**TRY IT**
Find the line with "blue brick B2" in the records below. Copy it and every line after it, up to and including the line with "tan plate H7 level 1 -> tan brick H7 level 1".

**AVAILABLE DATA**
----------
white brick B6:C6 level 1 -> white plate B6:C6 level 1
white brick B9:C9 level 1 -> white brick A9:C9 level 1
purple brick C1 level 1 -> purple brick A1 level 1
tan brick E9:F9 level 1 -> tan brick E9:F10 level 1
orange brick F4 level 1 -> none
----------
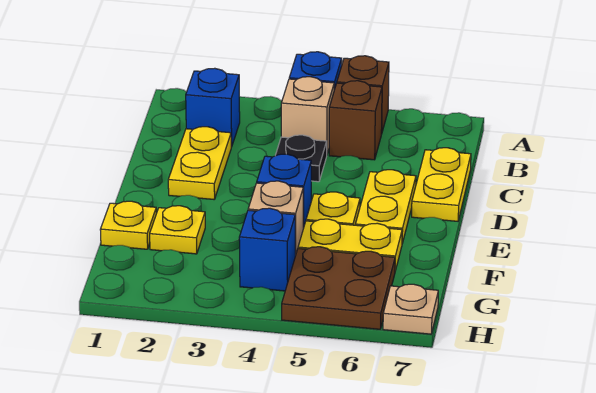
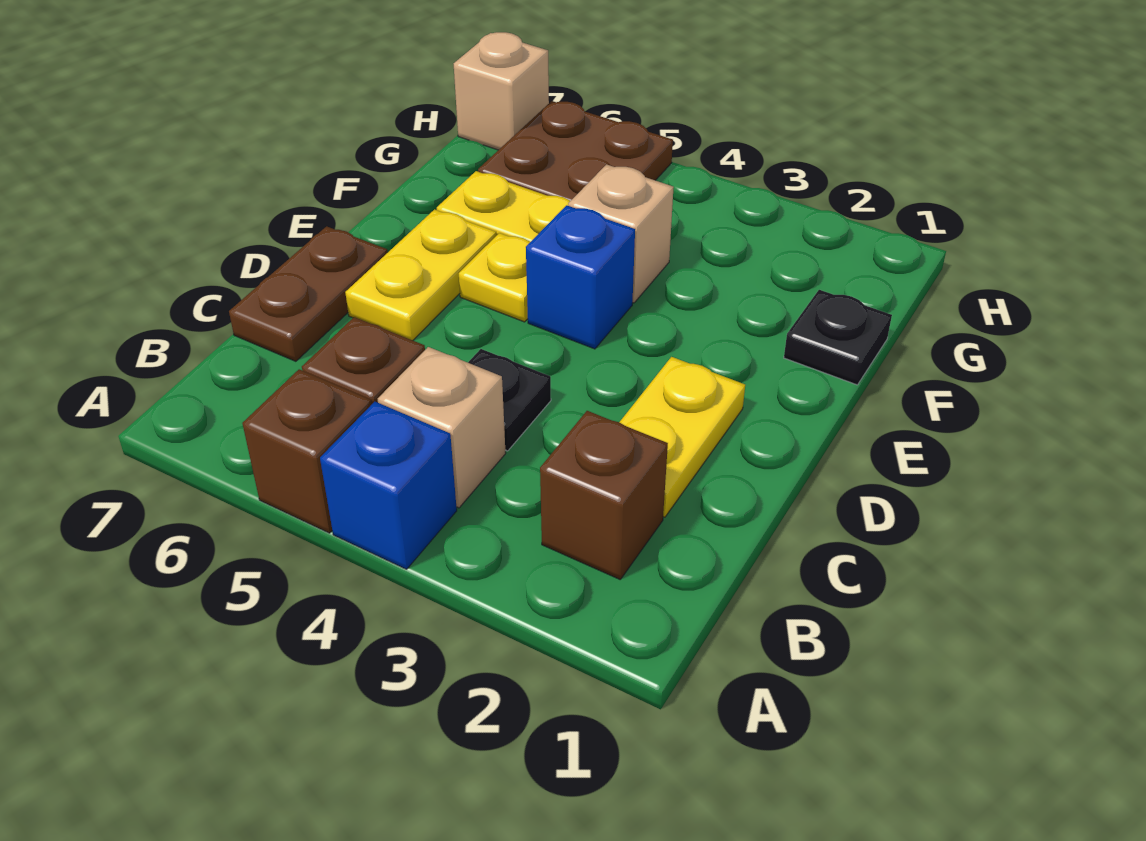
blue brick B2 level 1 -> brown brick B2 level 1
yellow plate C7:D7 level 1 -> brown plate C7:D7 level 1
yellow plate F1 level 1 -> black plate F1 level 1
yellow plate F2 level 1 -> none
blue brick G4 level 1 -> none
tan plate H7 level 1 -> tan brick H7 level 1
----------
**EXERCISE SOLUTION**
blue brick B2 level 1 -> brown brick B2 level 1
yellow plate C7:D7 level 1 -> brown plate C7:D7 level 1
yellow plate F1 level 1 -> black plate F1 level 1
yellow plate F2 level 1 -> none
blue brick G4 level 1 -> none
tan plate H7 level 1 -> tan brick H7 level 1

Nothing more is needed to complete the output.